=== Listing ===

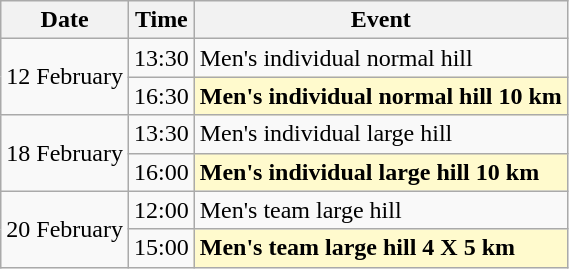
Men's individual large hill 10 km (380, 172)
Date (65, 20)
18 February (65, 153)
20 February (65, 229)
Men's individual large hill (380, 134)
12:00 (161, 210)
15:00 (161, 248)
Men's individual normal hill 10 km (380, 96)
Event (380, 20)
Men's team large hill (380, 210)
Men's team large hill 4 X 5 km (380, 248)
16:30 (161, 96)
Time (161, 20)
16:00 (161, 172)
Men's individual normal hill (380, 58)
12 February (65, 77)
Search for the cell housing the specified text and yield its [X, Y] center coordinate. 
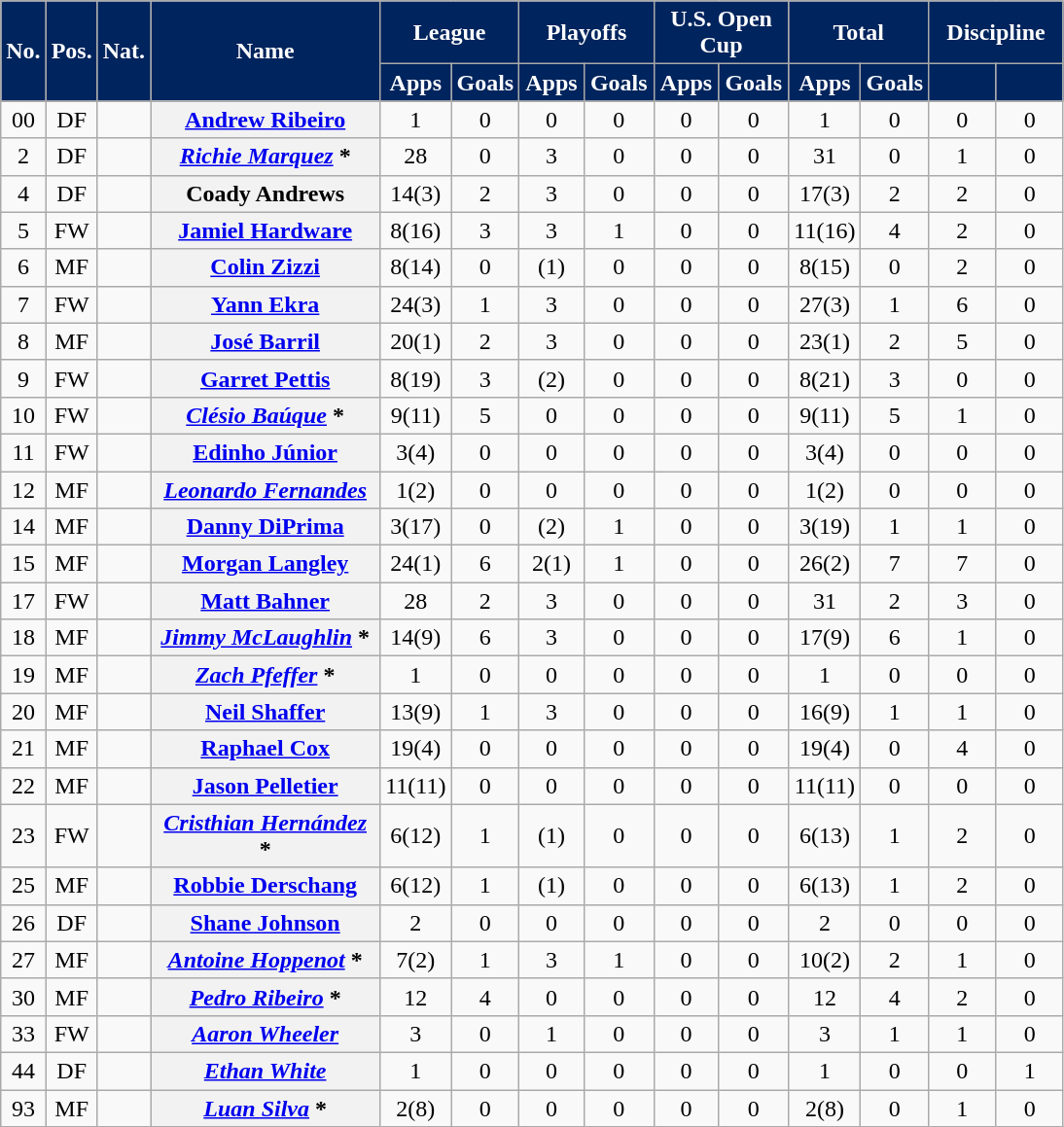
17(3) [825, 194]
13(9) [416, 712]
Matt Bahner [266, 601]
Pedro Ribeiro * [266, 997]
Leonardo Fernandes [266, 489]
27 [23, 960]
19 [23, 675]
14(3) [416, 194]
Colin Zizzi [266, 267]
14(9) [416, 638]
93 [23, 1108]
Robbie Derschang [266, 886]
11(16) [825, 231]
44 [23, 1071]
Edinho Júnior [266, 452]
Jimmy McLaughlin * [266, 638]
Neil Shaffer [266, 712]
Garret Pettis [266, 378]
Total [859, 33]
Raphael Cox [266, 749]
15 [23, 564]
2(1) [552, 564]
Yann Ekra [266, 304]
Zach Pfeffer * [266, 675]
No. [23, 51]
8(21) [825, 378]
Jason Pelletier [266, 786]
17(9) [825, 638]
Antoine Hoppenot * [266, 960]
Cristhian Hernández * [266, 836]
3(17) [416, 527]
24(1) [416, 564]
Andrew Ribeiro [266, 120]
Danny DiPrima [266, 527]
18 [23, 638]
Playoffs [587, 33]
10(2) [825, 960]
Morgan Langley [266, 564]
11 [23, 452]
26(2) [825, 564]
Nat. [124, 51]
José Barril [266, 341]
Richie Marquez * [266, 157]
Shane Johnson [266, 923]
22 [23, 786]
24(3) [416, 304]
17 [23, 601]
9 [23, 378]
23 [23, 836]
14 [23, 527]
00 [23, 120]
33 [23, 1034]
8(19) [416, 378]
Name [266, 51]
21 [23, 749]
U.S. Open Cup [722, 33]
8(15) [825, 267]
25 [23, 886]
7(2) [416, 960]
26 [23, 923]
Pos. [72, 51]
8(16) [416, 231]
20 [23, 712]
Aaron Wheeler [266, 1034]
8(14) [416, 267]
Jamiel Hardware [266, 231]
Coady Andrews [266, 194]
League [449, 33]
10 [23, 415]
Ethan White [266, 1071]
Luan Silva * [266, 1108]
23(1) [825, 341]
16(9) [825, 712]
Clésio Baúque * [266, 415]
8 [23, 341]
30 [23, 997]
20(1) [416, 341]
3(19) [825, 527]
27(3) [825, 304]
Discipline [996, 33]
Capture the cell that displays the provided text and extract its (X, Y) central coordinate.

===

__Exercise objective__: Can you return, word for word, the lines starting with the one that contains "17(3) [825, 194]" and going on through the one that contains "9 [23, 378]", both included?

__Exercise solution__:
17(3) [825, 194]
13(9) [416, 712]
Matt Bahner [266, 601]
Pedro Ribeiro * [266, 997]
Leonardo Fernandes [266, 489]
27 [23, 960]
19 [23, 675]
14(3) [416, 194]
Colin Zizzi [266, 267]
14(9) [416, 638]
93 [23, 1108]
Robbie Derschang [266, 886]
11(16) [825, 231]
44 [23, 1071]
Edinho Júnior [266, 452]
Jimmy McLaughlin * [266, 638]
Neil Shaffer [266, 712]
Garret Pettis [266, 378]
Total [859, 33]
Raphael Cox [266, 749]
15 [23, 564]
2(1) [552, 564]
Yann Ekra [266, 304]
Zach Pfeffer * [266, 675]
No. [23, 51]
8(21) [825, 378]
Jason Pelletier [266, 786]
17(9) [825, 638]
Antoine Hoppenot * [266, 960]
Cristhian Hernández * [266, 836]
3(17) [416, 527]
24(1) [416, 564]
Andrew Ribeiro [266, 120]
Danny DiPrima [266, 527]
18 [23, 638]
Playoffs [587, 33]
10(2) [825, 960]
Morgan Langley [266, 564]
11 [23, 452]
26(2) [825, 564]
Nat. [124, 51]
José Barril [266, 341]
Richie Marquez * [266, 157]
Shane Johnson [266, 923]
22 [23, 786]
24(3) [416, 304]
17 [23, 601]
9 [23, 378]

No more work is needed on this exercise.